→ Supplied entries:
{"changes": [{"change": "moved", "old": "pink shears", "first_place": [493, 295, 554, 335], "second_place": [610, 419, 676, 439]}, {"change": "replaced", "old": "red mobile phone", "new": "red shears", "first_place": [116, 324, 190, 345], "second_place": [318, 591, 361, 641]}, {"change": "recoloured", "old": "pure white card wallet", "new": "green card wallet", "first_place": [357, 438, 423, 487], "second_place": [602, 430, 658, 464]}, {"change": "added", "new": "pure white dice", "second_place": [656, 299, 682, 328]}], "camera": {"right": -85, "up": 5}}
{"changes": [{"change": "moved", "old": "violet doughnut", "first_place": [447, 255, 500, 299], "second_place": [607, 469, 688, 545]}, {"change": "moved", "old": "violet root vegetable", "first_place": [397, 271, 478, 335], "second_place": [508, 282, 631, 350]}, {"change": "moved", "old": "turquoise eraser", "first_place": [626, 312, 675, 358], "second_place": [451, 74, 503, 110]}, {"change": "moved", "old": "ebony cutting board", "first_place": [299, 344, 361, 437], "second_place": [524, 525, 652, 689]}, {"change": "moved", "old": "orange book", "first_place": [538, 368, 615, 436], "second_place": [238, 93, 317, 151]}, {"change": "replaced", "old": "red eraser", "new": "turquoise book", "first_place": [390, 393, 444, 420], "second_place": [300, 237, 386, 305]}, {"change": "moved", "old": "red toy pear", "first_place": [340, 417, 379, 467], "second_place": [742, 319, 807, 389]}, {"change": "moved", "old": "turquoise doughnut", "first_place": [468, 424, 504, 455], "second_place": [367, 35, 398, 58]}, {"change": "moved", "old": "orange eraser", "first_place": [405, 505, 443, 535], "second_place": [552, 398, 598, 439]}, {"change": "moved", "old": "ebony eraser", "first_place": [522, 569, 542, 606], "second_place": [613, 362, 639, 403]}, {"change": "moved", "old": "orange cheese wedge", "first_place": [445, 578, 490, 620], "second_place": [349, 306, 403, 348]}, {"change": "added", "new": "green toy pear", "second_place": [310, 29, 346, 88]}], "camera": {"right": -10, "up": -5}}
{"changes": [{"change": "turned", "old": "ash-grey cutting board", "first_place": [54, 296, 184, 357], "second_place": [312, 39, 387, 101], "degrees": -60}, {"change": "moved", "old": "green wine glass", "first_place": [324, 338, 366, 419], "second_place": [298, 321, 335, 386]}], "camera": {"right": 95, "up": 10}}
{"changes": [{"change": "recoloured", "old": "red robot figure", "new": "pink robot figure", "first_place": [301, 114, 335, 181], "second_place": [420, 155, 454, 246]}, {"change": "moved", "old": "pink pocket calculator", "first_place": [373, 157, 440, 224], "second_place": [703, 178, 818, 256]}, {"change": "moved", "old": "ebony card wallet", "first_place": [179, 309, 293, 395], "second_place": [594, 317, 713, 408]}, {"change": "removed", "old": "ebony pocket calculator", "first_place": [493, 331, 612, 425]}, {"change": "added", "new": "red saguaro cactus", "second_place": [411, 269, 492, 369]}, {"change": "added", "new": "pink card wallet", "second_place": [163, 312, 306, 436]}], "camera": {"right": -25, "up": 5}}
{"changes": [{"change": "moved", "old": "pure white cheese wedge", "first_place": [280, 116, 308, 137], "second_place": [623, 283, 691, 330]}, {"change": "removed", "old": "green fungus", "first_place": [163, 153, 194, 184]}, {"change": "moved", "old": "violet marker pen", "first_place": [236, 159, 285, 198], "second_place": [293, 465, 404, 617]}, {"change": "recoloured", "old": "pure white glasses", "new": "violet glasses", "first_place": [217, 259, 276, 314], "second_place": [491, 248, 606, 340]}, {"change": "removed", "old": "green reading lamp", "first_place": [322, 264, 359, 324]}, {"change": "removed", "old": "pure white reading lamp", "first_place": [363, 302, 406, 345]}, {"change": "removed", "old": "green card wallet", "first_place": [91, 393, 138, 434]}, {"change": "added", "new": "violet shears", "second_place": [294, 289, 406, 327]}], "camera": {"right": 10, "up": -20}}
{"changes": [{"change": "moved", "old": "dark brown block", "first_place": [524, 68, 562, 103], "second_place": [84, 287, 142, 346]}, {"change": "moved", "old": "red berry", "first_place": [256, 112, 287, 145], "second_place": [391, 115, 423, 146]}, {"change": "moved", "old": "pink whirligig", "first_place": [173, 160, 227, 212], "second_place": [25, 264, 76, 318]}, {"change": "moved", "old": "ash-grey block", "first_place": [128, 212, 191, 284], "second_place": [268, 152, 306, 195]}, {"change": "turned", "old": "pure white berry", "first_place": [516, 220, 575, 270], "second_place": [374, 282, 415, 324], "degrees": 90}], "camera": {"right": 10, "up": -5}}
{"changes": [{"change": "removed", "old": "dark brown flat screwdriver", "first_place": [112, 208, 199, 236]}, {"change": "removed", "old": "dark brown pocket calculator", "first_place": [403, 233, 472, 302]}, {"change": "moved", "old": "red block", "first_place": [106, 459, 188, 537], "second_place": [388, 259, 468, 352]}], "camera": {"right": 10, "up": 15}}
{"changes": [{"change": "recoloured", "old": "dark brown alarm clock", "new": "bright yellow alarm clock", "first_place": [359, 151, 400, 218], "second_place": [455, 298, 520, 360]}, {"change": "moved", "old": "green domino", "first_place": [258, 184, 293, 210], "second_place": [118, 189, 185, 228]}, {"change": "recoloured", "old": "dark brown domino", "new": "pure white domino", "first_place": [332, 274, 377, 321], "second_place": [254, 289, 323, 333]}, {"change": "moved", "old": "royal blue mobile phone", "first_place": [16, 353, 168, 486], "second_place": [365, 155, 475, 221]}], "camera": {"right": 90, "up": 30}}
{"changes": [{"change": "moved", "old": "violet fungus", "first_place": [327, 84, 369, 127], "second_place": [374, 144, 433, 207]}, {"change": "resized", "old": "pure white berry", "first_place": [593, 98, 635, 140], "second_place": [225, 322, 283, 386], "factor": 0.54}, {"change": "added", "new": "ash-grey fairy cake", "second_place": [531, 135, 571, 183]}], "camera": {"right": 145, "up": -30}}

→ Exercise brief:
Nothing in the records may change; output all of them exactly.

→ Answer to the problem:
{"changes": [{"change": "moved", "old": "pink shears", "first_place": [493, 295, 554, 335], "second_place": [610, 419, 676, 439]}, {"change": "replaced", "old": "red mobile phone", "new": "red shears", "first_place": [116, 324, 190, 345], "second_place": [318, 591, 361, 641]}, {"change": "recoloured", "old": "pure white card wallet", "new": "green card wallet", "first_place": [357, 438, 423, 487], "second_place": [602, 430, 658, 464]}, {"change": "added", "new": "pure white dice", "second_place": [656, 299, 682, 328]}], "camera": {"right": -85, "up": 5}}
{"changes": [{"change": "moved", "old": "violet doughnut", "first_place": [447, 255, 500, 299], "second_place": [607, 469, 688, 545]}, {"change": "moved", "old": "violet root vegetable", "first_place": [397, 271, 478, 335], "second_place": [508, 282, 631, 350]}, {"change": "moved", "old": "turquoise eraser", "first_place": [626, 312, 675, 358], "second_place": [451, 74, 503, 110]}, {"change": "moved", "old": "ebony cutting board", "first_place": [299, 344, 361, 437], "second_place": [524, 525, 652, 689]}, {"change": "moved", "old": "orange book", "first_place": [538, 368, 615, 436], "second_place": [238, 93, 317, 151]}, {"change": "replaced", "old": "red eraser", "new": "turquoise book", "first_place": [390, 393, 444, 420], "second_place": [300, 237, 386, 305]}, {"change": "moved", "old": "red toy pear", "first_place": [340, 417, 379, 467], "second_place": [742, 319, 807, 389]}, {"change": "moved", "old": "turquoise doughnut", "first_place": [468, 424, 504, 455], "second_place": [367, 35, 398, 58]}, {"change": "moved", "old": "orange eraser", "first_place": [405, 505, 443, 535], "second_place": [552, 398, 598, 439]}, {"change": "moved", "old": "ebony eraser", "first_place": [522, 569, 542, 606], "second_place": [613, 362, 639, 403]}, {"change": "moved", "old": "orange cheese wedge", "first_place": [445, 578, 490, 620], "second_place": [349, 306, 403, 348]}, {"change": "added", "new": "green toy pear", "second_place": [310, 29, 346, 88]}], "camera": {"right": -10, "up": -5}}
{"changes": [{"change": "turned", "old": "ash-grey cutting board", "first_place": [54, 296, 184, 357], "second_place": [312, 39, 387, 101], "degrees": -60}, {"change": "moved", "old": "green wine glass", "first_place": [324, 338, 366, 419], "second_place": [298, 321, 335, 386]}], "camera": {"right": 95, "up": 10}}
{"changes": [{"change": "recoloured", "old": "red robot figure", "new": "pink robot figure", "first_place": [301, 114, 335, 181], "second_place": [420, 155, 454, 246]}, {"change": "moved", "old": "pink pocket calculator", "first_place": [373, 157, 440, 224], "second_place": [703, 178, 818, 256]}, {"change": "moved", "old": "ebony card wallet", "first_place": [179, 309, 293, 395], "second_place": [594, 317, 713, 408]}, {"change": "removed", "old": "ebony pocket calculator", "first_place": [493, 331, 612, 425]}, {"change": "added", "new": "red saguaro cactus", "second_place": [411, 269, 492, 369]}, {"change": "added", "new": "pink card wallet", "second_place": [163, 312, 306, 436]}], "camera": {"right": -25, "up": 5}}
{"changes": [{"change": "moved", "old": "pure white cheese wedge", "first_place": [280, 116, 308, 137], "second_place": [623, 283, 691, 330]}, {"change": "removed", "old": "green fungus", "first_place": [163, 153, 194, 184]}, {"change": "moved", "old": "violet marker pen", "first_place": [236, 159, 285, 198], "second_place": [293, 465, 404, 617]}, {"change": "recoloured", "old": "pure white glasses", "new": "violet glasses", "first_place": [217, 259, 276, 314], "second_place": [491, 248, 606, 340]}, {"change": "removed", "old": "green reading lamp", "first_place": [322, 264, 359, 324]}, {"change": "removed", "old": "pure white reading lamp", "first_place": [363, 302, 406, 345]}, {"change": "removed", "old": "green card wallet", "first_place": [91, 393, 138, 434]}, {"change": "added", "new": "violet shears", "second_place": [294, 289, 406, 327]}], "camera": {"right": 10, "up": -20}}
{"changes": [{"change": "moved", "old": "dark brown block", "first_place": [524, 68, 562, 103], "second_place": [84, 287, 142, 346]}, {"change": "moved", "old": "red berry", "first_place": [256, 112, 287, 145], "second_place": [391, 115, 423, 146]}, {"change": "moved", "old": "pink whirligig", "first_place": [173, 160, 227, 212], "second_place": [25, 264, 76, 318]}, {"change": "moved", "old": "ash-grey block", "first_place": [128, 212, 191, 284], "second_place": [268, 152, 306, 195]}, {"change": "turned", "old": "pure white berry", "first_place": [516, 220, 575, 270], "second_place": [374, 282, 415, 324], "degrees": 90}], "camera": {"right": 10, "up": -5}}
{"changes": [{"change": "removed", "old": "dark brown flat screwdriver", "first_place": [112, 208, 199, 236]}, {"change": "removed", "old": "dark brown pocket calculator", "first_place": [403, 233, 472, 302]}, {"change": "moved", "old": "red block", "first_place": [106, 459, 188, 537], "second_place": [388, 259, 468, 352]}], "camera": {"right": 10, "up": 15}}
{"changes": [{"change": "recoloured", "old": "dark brown alarm clock", "new": "bright yellow alarm clock", "first_place": [359, 151, 400, 218], "second_place": [455, 298, 520, 360]}, {"change": "moved", "old": "green domino", "first_place": [258, 184, 293, 210], "second_place": [118, 189, 185, 228]}, {"change": "recoloured", "old": "dark brown domino", "new": "pure white domino", "first_place": [332, 274, 377, 321], "second_place": [254, 289, 323, 333]}, {"change": "moved", "old": "royal blue mobile phone", "first_place": [16, 353, 168, 486], "second_place": [365, 155, 475, 221]}], "camera": {"right": 90, "up": 30}}
{"changes": [{"change": "moved", "old": "violet fungus", "first_place": [327, 84, 369, 127], "second_place": [374, 144, 433, 207]}, {"change": "resized", "old": "pure white berry", "first_place": [593, 98, 635, 140], "second_place": [225, 322, 283, 386], "factor": 0.54}, {"change": "added", "new": "ash-grey fairy cake", "second_place": [531, 135, 571, 183]}], "camera": {"right": 145, "up": -30}}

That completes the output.